BRIEF: In the material below, the lines between the one holding "What was the white" and the one holding "The black reel", inclusive, are to be set down word for word. Pictures stay out.

------------------------

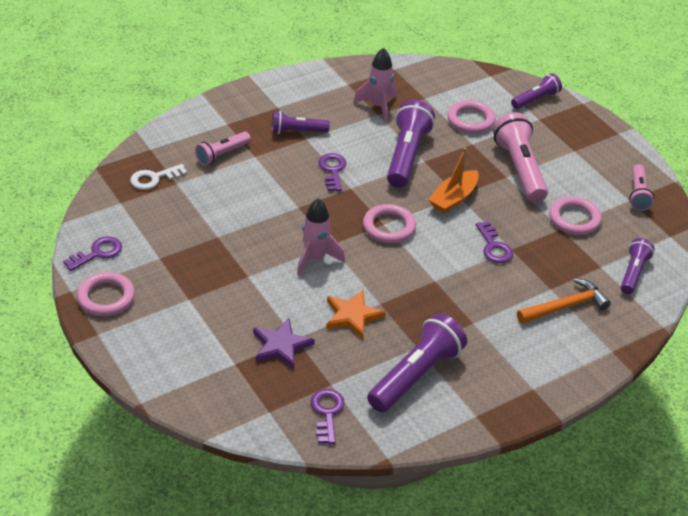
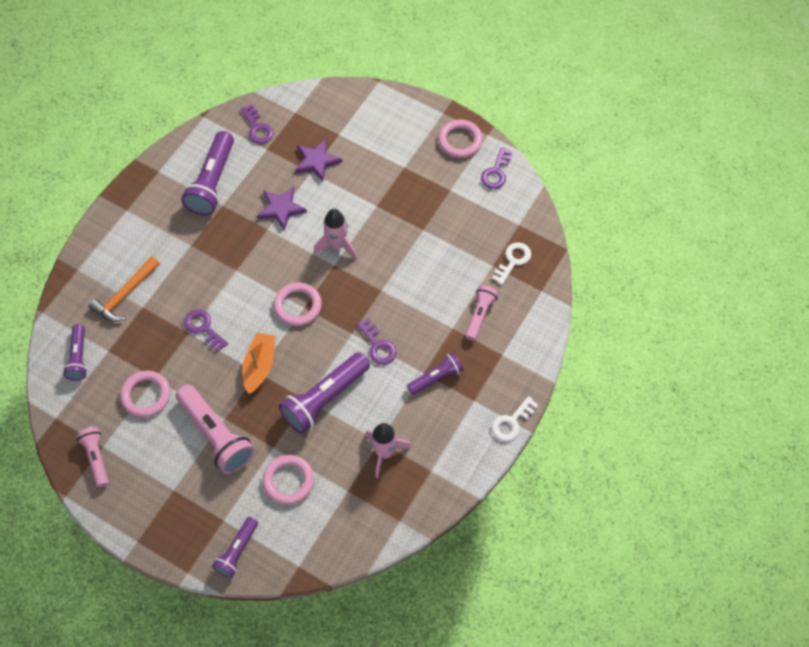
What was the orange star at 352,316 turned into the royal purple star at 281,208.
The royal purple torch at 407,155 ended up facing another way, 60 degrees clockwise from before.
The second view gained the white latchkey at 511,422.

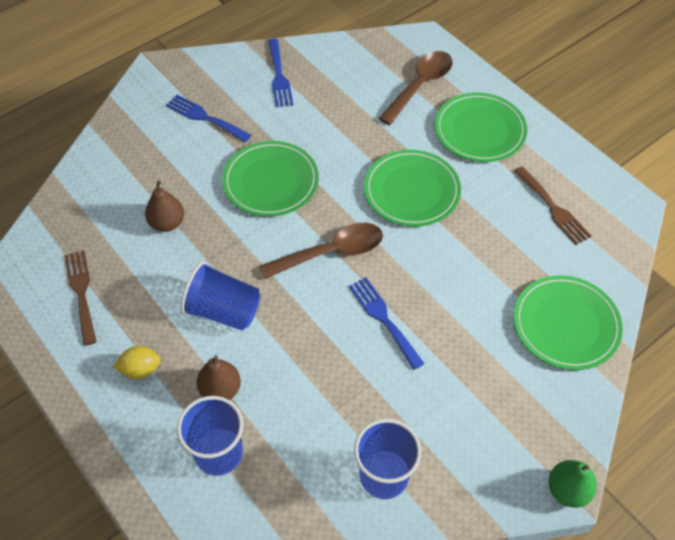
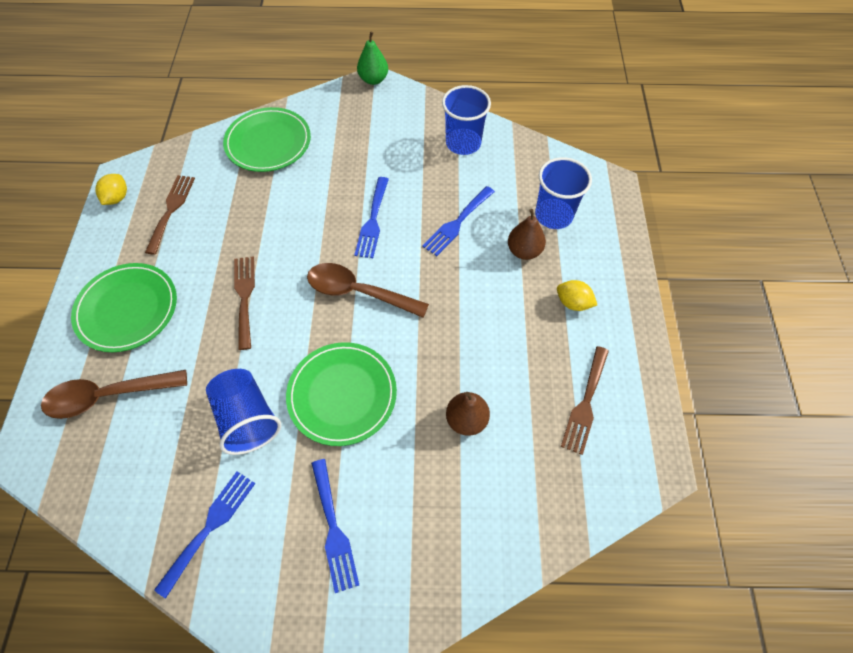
The second view gained the yellow toy lemon at 117,198.
The blue tumbler ended up elsewhere, having gone from 223,311 to 247,418.
Where the green dinner plate stood at 411,191, the russet fork came to stand at 244,297.
The second view gained the blue fork at 457,223.

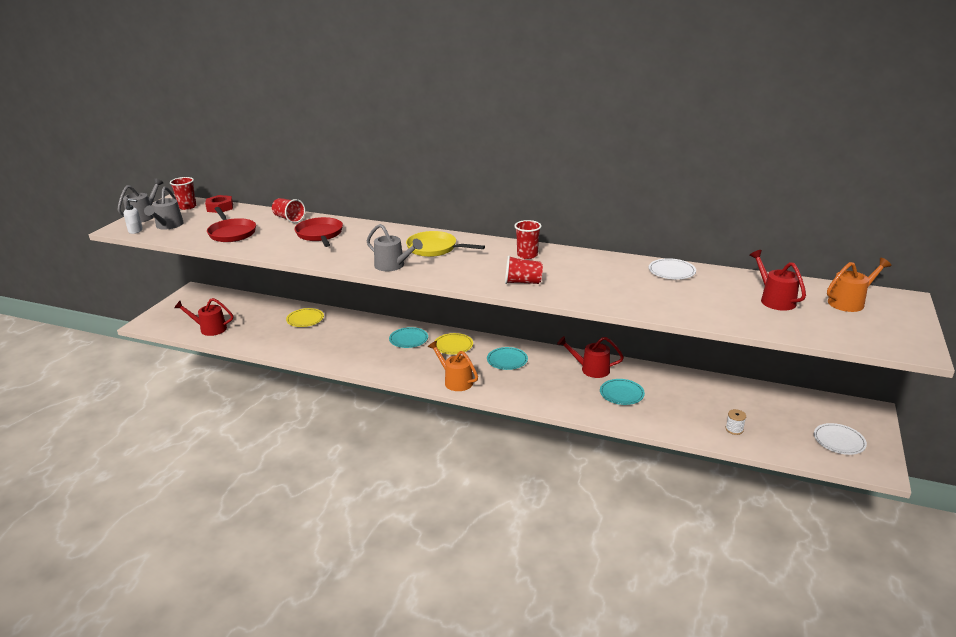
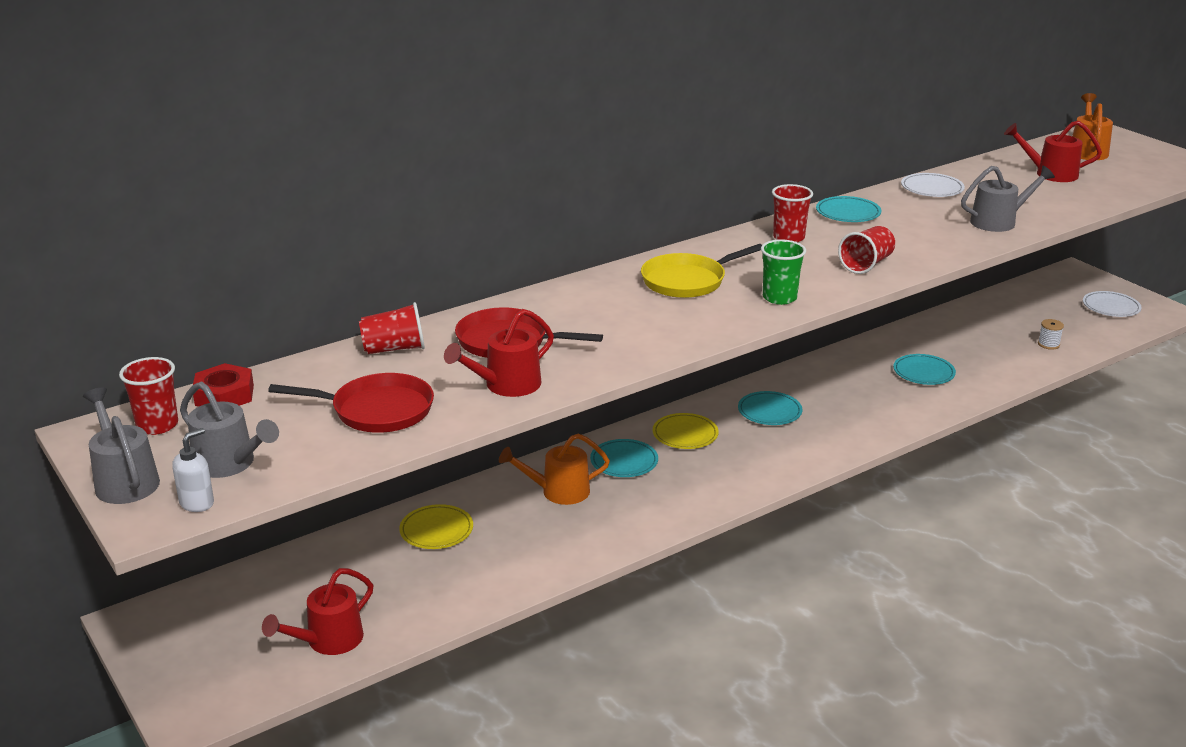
The crimson watering pot ended up elsewhere, having gone from 590,369 to 506,386.
The orange watering pot ended up elsewhere, having gone from 455,381 to 558,492.
The second view gained the green tumbler at 779,298.
The second view gained the teal dinner plate at 848,213.
The gray watering pot ended up elsewhere, having gone from 393,266 to 999,221.

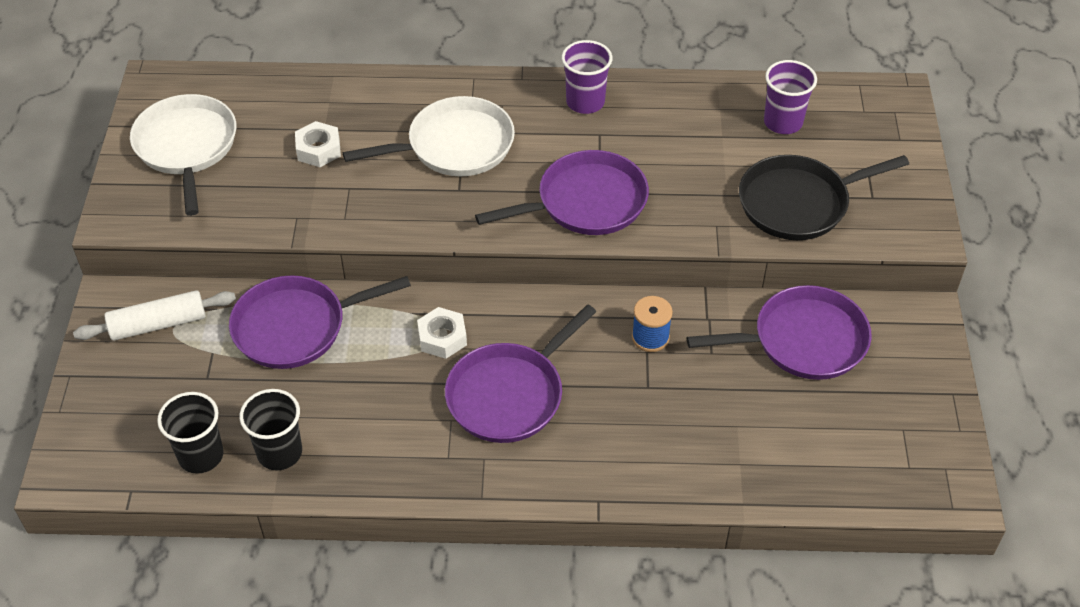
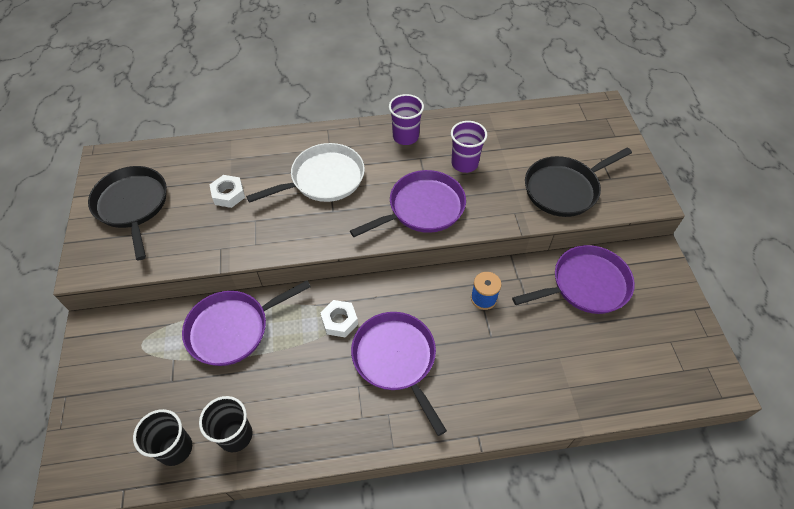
What was the white skillet at 186,147 turned into the black skillet at 132,205.
The royal purple skillet at 509,395 ended up facing another way, 120 degrees clockwise from before.
The royal purple tumbler ended up elsewhere, having gone from 783,122 to 464,163.
The second view lost the white pastry roller at 158,324.

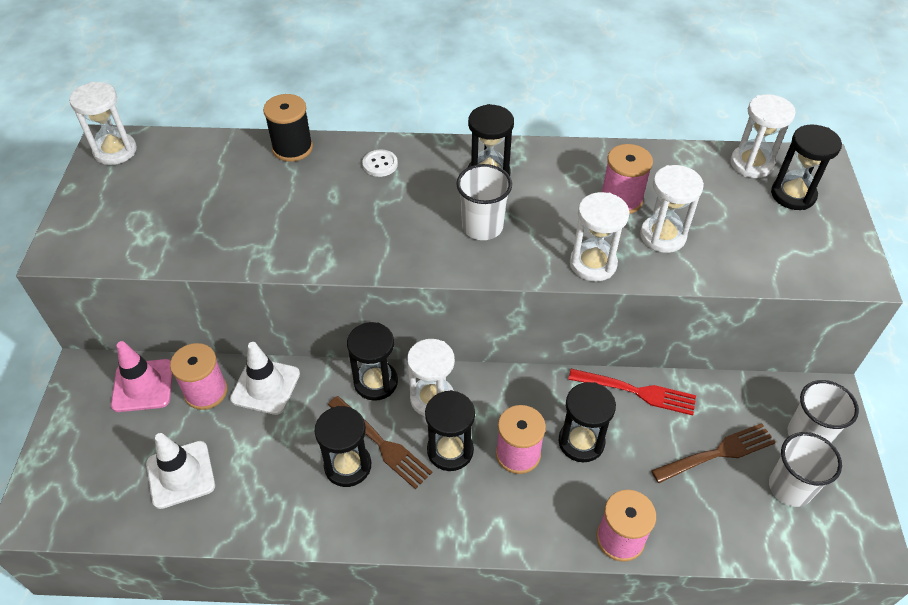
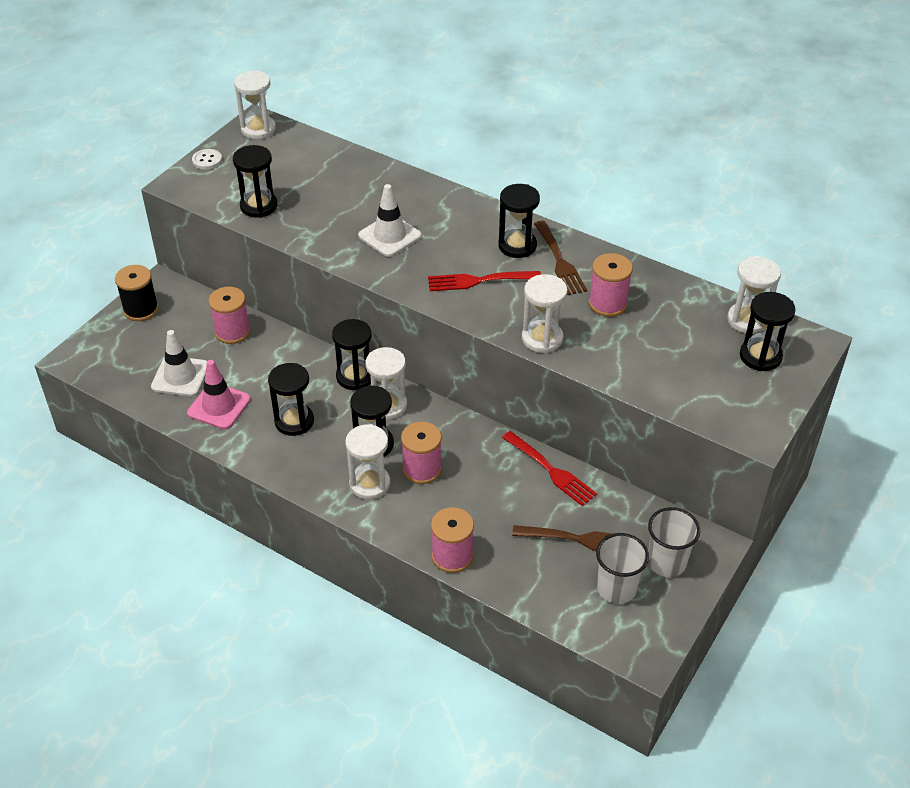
The black reel of thread ended up elsewhere, having gone from 292,148 to 141,309.
The pink safety cone ended up elsewhere, having gone from 143,385 to 219,406.
The white button ended up elsewhere, having gone from 380,164 to 207,160.
The black sandglass ended up elsewhere, having gone from 581,442 to 259,206.
The white sandglass ended up elsewhere, having gone from 662,236 to 369,484.
The white safety cone ended up elsewhere, having gone from 265,386 to 390,236.
Where the white tumbler stood at 482,227, the crimson fork came to stand at 480,280.
The russet fork ended up elsewhere, having gone from 380,443 to 559,260.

------------------------

YOUR SOLUTION:
What was the white skillet at 186,147 turned into the black skillet at 132,205.
The royal purple skillet at 509,395 ended up facing another way, 120 degrees clockwise from before.
The royal purple tumbler ended up elsewhere, having gone from 783,122 to 464,163.
The second view lost the white pastry roller at 158,324.

The black reel of thread ended up elsewhere, having gone from 292,148 to 141,309.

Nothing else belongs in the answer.